* Task brief *
Output every line from the beginning of the records through the line that contains "D201: schottky (A", exactly as it appears.

Edit tracking data
-*-*-

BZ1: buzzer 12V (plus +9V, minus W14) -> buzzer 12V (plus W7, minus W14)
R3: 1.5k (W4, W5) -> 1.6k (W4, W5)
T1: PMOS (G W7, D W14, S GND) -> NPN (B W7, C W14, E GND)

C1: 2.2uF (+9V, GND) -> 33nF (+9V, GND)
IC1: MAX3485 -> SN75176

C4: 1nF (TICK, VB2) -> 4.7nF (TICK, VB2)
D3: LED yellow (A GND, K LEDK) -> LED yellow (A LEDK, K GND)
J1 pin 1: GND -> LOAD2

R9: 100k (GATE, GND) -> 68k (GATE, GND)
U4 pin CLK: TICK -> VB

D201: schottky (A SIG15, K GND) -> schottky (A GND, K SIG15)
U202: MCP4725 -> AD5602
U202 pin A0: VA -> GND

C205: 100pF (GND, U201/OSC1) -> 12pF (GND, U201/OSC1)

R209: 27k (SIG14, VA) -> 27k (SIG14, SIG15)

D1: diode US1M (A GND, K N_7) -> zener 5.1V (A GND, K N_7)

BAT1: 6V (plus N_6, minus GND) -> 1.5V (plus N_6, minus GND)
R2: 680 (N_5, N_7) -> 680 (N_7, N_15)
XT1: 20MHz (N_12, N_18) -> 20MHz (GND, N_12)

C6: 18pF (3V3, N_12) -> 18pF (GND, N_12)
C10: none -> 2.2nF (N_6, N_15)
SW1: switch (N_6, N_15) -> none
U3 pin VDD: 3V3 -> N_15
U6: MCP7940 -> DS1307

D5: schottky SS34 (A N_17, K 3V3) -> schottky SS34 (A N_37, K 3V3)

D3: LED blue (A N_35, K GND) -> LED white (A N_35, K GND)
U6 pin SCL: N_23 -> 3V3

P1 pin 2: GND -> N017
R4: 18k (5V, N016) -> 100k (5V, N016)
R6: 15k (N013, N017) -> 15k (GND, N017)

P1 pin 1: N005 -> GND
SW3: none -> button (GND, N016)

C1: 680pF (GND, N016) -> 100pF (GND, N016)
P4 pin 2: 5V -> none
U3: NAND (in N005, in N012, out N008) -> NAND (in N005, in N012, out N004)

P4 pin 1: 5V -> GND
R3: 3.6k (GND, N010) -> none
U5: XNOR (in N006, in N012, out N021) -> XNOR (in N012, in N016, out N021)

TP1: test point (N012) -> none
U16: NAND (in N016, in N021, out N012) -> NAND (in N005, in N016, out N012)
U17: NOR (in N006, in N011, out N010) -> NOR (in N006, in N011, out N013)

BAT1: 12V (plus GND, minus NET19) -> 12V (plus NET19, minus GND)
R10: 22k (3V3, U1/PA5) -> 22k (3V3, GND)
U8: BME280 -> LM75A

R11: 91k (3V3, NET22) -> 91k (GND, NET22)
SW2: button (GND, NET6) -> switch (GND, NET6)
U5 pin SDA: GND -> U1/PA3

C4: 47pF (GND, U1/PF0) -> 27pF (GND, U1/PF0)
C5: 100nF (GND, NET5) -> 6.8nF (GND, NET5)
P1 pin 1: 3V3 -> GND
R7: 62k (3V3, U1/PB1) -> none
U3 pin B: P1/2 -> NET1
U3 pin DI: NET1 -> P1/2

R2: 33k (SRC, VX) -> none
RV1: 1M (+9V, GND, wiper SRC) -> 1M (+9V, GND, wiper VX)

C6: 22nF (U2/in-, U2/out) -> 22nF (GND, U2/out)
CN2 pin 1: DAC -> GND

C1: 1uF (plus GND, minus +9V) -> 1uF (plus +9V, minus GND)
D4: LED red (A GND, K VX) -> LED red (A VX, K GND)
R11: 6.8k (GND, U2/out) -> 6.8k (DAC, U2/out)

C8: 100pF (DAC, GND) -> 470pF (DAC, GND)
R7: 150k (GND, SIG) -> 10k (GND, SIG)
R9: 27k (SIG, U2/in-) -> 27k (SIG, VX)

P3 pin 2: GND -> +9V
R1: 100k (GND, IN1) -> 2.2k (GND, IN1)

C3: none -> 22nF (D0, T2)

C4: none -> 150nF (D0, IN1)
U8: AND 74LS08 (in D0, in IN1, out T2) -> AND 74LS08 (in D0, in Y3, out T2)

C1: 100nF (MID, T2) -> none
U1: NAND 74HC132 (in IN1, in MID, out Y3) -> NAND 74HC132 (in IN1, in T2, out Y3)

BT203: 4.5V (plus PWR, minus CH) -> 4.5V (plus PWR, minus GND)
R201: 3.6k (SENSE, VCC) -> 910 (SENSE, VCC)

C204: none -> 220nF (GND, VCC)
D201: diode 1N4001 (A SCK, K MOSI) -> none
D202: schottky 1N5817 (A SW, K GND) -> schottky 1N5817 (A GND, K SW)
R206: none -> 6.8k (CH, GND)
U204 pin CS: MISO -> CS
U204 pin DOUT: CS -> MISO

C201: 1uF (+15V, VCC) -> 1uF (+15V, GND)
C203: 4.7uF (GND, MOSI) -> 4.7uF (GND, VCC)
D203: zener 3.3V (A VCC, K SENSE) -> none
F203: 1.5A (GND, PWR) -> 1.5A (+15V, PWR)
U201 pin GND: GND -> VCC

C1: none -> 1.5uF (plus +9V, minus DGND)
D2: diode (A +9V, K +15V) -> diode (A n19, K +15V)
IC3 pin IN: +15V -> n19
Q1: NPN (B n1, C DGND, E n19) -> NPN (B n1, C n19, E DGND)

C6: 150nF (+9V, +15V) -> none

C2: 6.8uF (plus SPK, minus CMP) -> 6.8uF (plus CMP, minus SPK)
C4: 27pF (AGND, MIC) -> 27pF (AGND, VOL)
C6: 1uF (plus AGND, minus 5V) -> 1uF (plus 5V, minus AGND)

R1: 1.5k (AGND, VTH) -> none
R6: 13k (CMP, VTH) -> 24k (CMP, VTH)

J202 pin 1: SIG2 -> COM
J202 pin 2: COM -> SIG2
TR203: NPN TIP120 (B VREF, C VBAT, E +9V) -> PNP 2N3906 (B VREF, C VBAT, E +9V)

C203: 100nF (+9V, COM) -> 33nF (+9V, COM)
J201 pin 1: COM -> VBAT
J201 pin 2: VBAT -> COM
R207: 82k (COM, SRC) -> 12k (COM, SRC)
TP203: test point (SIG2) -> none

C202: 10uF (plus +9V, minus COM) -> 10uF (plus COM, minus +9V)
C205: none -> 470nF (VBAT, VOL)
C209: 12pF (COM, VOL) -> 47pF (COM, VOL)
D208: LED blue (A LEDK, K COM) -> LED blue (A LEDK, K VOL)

-*-*-

* Result of this task *
BZ1: buzzer 12V (plus +9V, minus W14) -> buzzer 12V (plus W7, minus W14)
R3: 1.5k (W4, W5) -> 1.6k (W4, W5)
T1: PMOS (G W7, D W14, S GND) -> NPN (B W7, C W14, E GND)

C1: 2.2uF (+9V, GND) -> 33nF (+9V, GND)
IC1: MAX3485 -> SN75176

C4: 1nF (TICK, VB2) -> 4.7nF (TICK, VB2)
D3: LED yellow (A GND, K LEDK) -> LED yellow (A LEDK, K GND)
J1 pin 1: GND -> LOAD2

R9: 100k (GATE, GND) -> 68k (GATE, GND)
U4 pin CLK: TICK -> VB

D201: schottky (A SIG15, K GND) -> schottky (A GND, K SIG15)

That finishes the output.